Exercise requirements:
Reproduce exactly, from the line containing "(469, 149) = (783, 219): white", every line down to the end of the data below.

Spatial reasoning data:
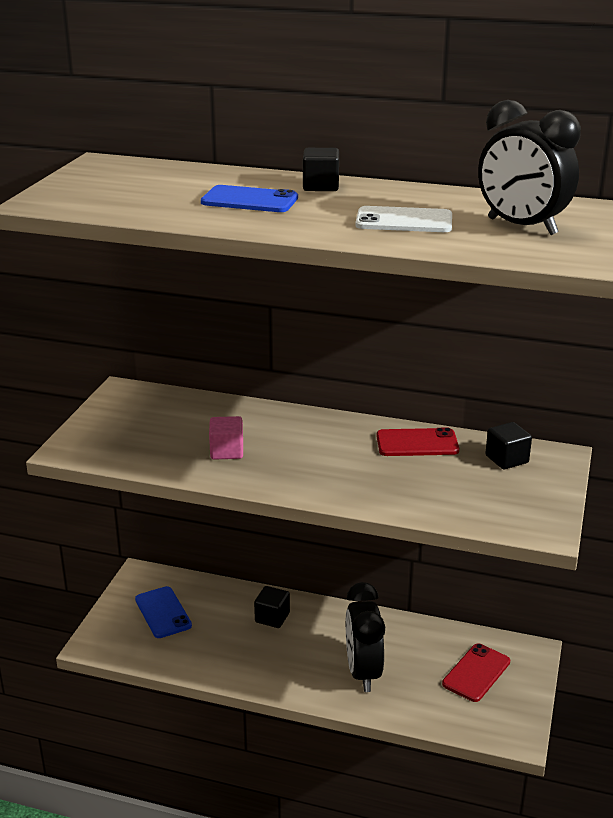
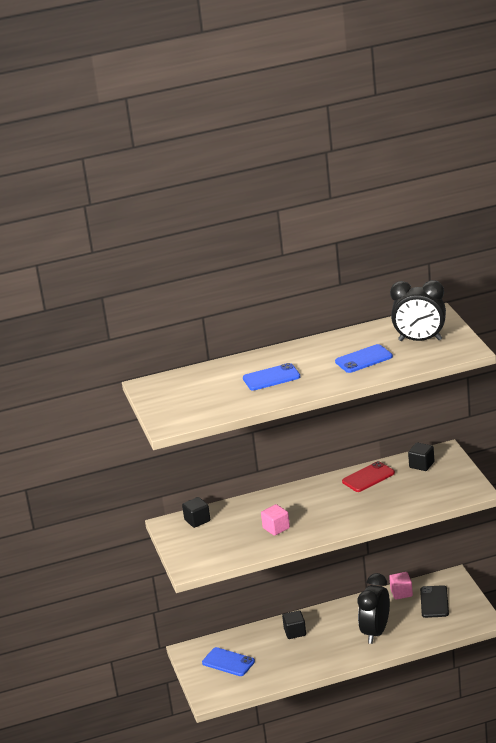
camera: 30 degrees left, 0 degrees up
(321, 186) = (291, 353): black cube -> black cube (197, 520)
(363, 672) = (375, 632): black clock -> black clock turned 60 degrees clockwise
(404, 221) = (364, 359): white phone -> blue phone
(446, 637) = (401, 593): none -> pink cube
(476, 673) = (434, 602): red phone -> black phone

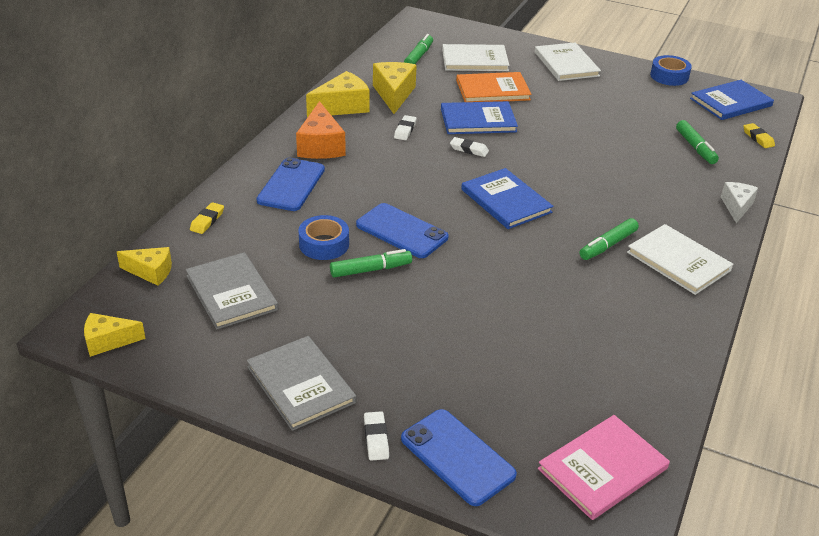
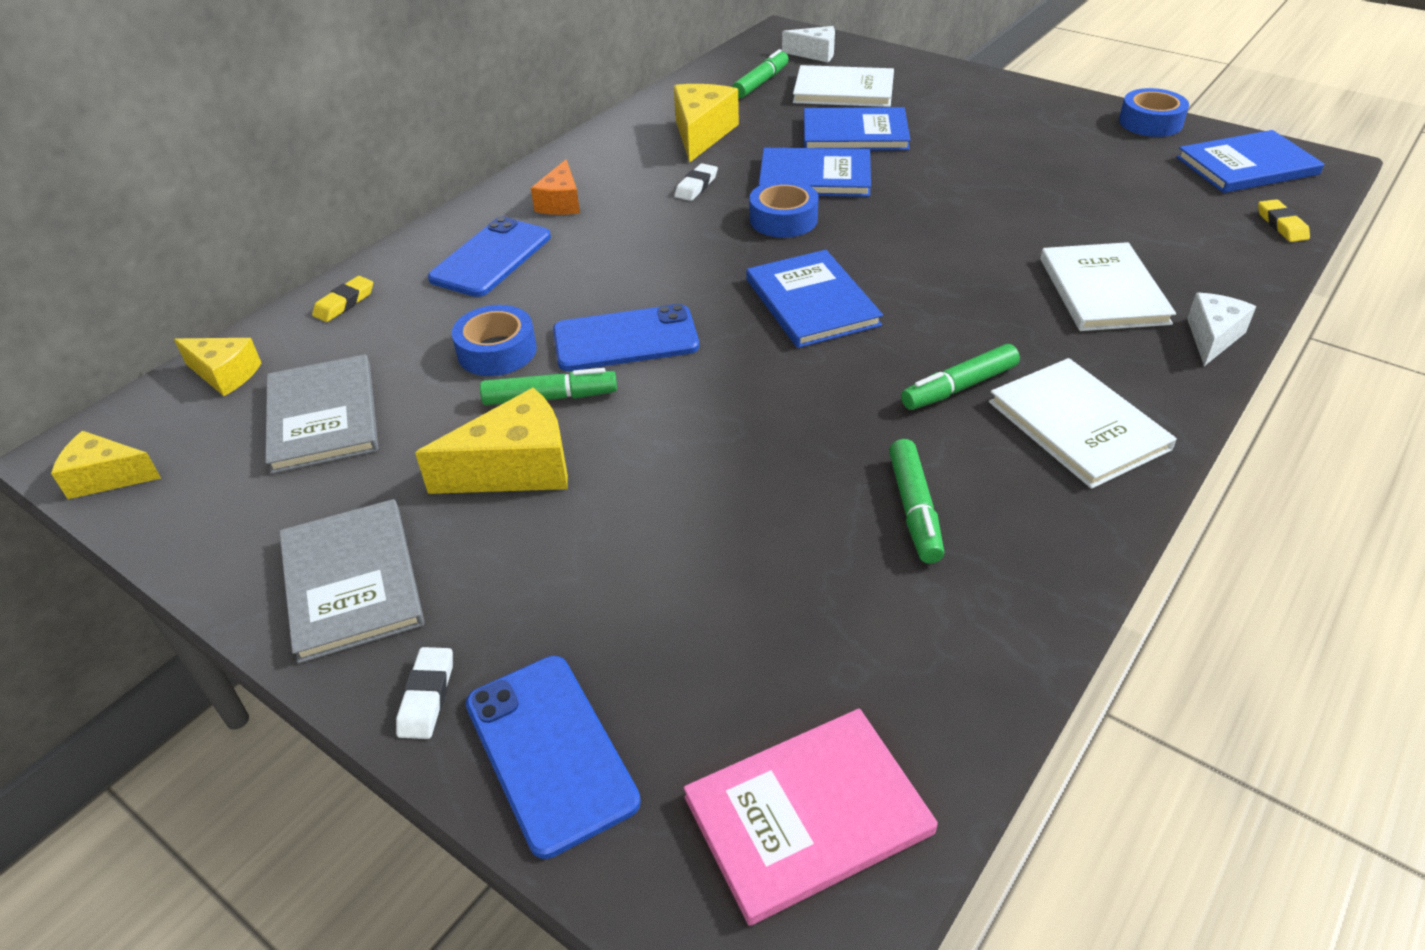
camera: 15 degrees right, 5 degrees up
(320, 146) = (561, 203): orange cheese -> orange cheese, size x0.64
(342, 107) = (618, 149): yellow cheese -> yellow cheese (516, 468)
(401, 231) = (625, 339): blue phone -> blue phone turned 60 degrees counterclockwise
(446, 34) = (815, 54): none -> white cheese
(469, 149) = (783, 219): white eraser -> blue tape
(492, 90) = (855, 133): orange book -> blue book
(566, 64) = (985, 99): white book -> white book (1103, 290)
(695, 147) = (1164, 234): green marker -> green marker (914, 509)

Solution to the problem:
(469, 149) = (783, 219): white eraser -> blue tape
(492, 90) = (855, 133): orange book -> blue book
(566, 64) = (985, 99): white book -> white book (1103, 290)
(695, 147) = (1164, 234): green marker -> green marker (914, 509)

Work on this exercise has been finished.